==== PROVIDED DATA ====
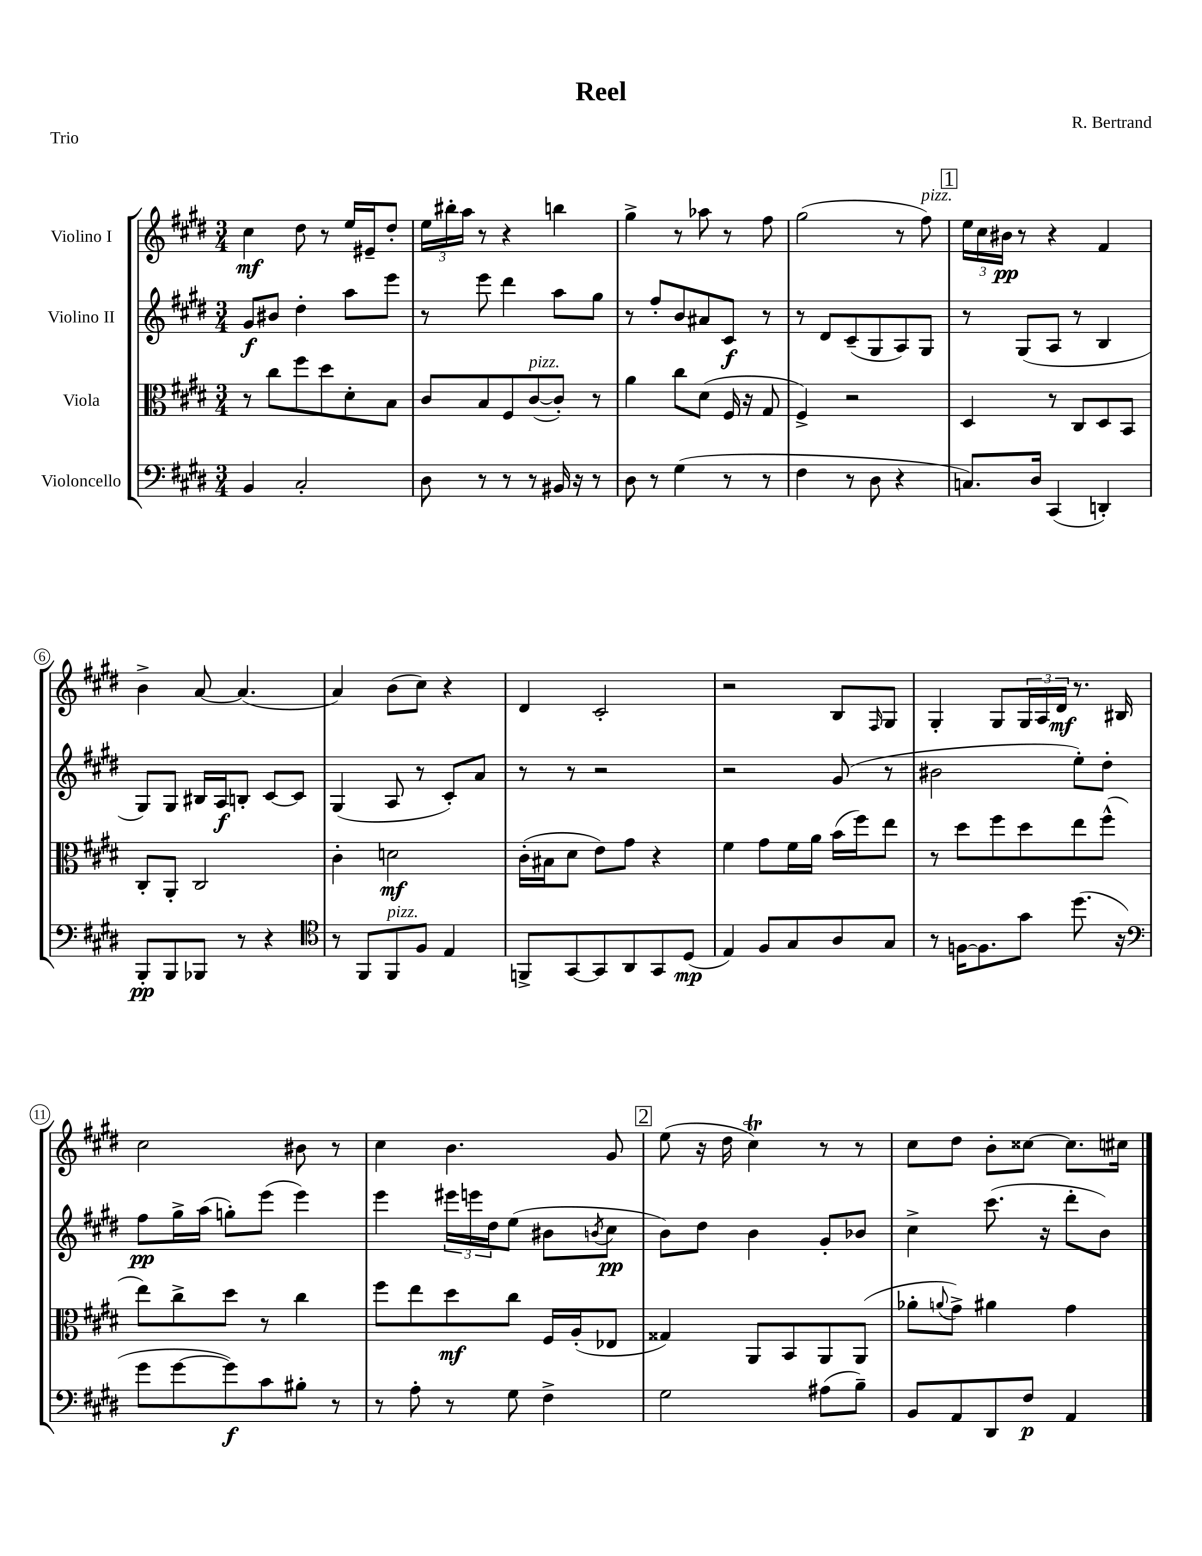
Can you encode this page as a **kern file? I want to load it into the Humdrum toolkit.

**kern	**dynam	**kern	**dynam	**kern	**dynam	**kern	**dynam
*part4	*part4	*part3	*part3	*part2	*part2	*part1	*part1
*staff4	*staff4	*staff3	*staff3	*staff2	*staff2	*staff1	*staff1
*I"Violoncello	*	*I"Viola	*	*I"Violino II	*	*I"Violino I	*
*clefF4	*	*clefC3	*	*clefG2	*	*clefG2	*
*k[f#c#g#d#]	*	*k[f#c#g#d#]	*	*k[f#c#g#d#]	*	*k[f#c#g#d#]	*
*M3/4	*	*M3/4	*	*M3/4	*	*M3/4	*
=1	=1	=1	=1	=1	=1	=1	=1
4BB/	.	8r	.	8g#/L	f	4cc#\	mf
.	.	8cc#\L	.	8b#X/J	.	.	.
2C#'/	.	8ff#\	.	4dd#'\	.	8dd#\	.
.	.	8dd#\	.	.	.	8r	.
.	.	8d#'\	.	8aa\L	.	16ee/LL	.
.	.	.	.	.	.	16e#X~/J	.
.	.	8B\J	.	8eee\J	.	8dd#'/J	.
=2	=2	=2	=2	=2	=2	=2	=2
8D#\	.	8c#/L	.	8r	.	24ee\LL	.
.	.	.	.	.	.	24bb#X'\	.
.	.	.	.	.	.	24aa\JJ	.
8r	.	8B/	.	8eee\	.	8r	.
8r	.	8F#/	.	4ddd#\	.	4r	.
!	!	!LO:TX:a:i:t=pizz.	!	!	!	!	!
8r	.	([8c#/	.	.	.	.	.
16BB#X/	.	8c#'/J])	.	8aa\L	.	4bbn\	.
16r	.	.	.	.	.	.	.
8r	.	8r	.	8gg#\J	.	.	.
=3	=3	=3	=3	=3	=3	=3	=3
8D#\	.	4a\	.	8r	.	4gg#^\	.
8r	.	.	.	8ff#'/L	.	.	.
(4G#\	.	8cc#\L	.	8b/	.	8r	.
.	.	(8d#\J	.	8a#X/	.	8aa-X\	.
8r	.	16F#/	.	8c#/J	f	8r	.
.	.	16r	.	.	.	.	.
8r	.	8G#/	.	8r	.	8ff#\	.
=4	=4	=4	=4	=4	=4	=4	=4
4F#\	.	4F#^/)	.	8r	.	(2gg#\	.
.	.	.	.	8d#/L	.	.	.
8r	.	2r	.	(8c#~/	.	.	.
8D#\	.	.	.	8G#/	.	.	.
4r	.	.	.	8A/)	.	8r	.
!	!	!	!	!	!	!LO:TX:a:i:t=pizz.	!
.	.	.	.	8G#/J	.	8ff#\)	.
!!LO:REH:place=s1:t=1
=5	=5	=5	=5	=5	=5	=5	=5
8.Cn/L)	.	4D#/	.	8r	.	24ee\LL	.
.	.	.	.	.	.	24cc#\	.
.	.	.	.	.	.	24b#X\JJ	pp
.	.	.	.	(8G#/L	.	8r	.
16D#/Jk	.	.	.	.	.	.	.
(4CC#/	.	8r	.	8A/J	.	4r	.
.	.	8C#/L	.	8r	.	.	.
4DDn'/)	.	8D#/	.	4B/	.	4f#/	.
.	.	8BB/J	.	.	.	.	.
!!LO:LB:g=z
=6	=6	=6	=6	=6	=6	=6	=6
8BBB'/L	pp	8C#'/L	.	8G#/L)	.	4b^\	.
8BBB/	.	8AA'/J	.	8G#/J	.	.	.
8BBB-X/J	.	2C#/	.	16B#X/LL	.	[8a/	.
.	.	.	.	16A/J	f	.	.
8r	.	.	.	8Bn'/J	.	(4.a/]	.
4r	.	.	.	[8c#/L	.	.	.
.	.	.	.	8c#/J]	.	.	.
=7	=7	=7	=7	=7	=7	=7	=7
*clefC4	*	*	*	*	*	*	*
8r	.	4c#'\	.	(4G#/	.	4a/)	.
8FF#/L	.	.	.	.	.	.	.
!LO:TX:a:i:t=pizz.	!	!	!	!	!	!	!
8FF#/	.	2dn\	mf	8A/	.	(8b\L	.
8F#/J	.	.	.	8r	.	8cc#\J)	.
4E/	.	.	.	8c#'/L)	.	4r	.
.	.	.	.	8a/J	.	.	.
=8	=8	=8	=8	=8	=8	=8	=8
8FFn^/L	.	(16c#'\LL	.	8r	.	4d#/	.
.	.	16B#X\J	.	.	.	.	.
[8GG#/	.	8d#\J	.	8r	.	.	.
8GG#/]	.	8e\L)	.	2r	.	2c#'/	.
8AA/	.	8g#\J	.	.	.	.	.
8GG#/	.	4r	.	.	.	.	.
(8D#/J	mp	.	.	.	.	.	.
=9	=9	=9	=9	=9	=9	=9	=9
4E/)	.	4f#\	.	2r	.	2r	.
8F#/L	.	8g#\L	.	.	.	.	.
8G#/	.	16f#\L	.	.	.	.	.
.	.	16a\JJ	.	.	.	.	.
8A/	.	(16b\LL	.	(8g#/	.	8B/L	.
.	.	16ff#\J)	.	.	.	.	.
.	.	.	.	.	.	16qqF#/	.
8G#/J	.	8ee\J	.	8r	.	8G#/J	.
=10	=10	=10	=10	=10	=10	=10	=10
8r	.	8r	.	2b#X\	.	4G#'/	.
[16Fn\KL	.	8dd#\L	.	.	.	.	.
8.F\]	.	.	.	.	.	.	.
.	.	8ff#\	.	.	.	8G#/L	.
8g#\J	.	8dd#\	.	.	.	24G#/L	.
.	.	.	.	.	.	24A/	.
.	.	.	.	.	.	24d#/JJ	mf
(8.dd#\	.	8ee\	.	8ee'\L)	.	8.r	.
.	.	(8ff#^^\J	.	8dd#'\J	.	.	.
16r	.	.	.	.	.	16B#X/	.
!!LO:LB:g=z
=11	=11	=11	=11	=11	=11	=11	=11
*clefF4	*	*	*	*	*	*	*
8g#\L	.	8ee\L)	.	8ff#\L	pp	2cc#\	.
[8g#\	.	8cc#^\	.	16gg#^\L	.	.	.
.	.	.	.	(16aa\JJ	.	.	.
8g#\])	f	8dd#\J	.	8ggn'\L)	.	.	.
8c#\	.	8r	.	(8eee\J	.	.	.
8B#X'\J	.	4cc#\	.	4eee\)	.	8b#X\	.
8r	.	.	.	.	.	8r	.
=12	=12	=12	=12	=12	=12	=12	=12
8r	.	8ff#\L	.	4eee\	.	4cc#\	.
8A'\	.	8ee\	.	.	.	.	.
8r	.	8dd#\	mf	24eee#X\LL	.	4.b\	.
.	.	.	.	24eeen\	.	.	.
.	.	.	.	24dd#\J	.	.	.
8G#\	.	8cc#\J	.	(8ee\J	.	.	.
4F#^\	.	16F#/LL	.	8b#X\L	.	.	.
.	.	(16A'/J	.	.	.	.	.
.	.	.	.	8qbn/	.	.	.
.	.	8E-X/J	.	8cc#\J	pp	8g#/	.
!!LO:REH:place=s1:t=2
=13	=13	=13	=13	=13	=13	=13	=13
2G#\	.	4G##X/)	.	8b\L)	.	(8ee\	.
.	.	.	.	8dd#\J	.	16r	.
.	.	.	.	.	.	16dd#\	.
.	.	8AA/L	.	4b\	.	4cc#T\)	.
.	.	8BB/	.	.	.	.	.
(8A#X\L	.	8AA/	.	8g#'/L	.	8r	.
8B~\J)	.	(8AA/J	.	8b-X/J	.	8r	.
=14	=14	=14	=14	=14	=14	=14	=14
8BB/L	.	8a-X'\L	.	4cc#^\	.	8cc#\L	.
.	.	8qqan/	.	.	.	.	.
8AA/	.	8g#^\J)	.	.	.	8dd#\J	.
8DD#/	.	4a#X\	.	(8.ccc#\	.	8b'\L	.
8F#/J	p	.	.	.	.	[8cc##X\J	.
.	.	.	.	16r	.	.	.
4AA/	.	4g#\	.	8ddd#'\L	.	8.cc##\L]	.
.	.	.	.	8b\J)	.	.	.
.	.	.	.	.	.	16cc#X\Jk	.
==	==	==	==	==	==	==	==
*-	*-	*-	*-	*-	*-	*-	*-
====
▸ **GOAL**: Can you pull out every line in the records that contains the string "kern"?

▸ **EXERCISE RESPONSE**:
Can you encode this page as a **kern file? I want to load it into the Humdrum toolkit.
**kern	**dynam	**kern	**dynam	**kern	**dynam	**kern	**dynam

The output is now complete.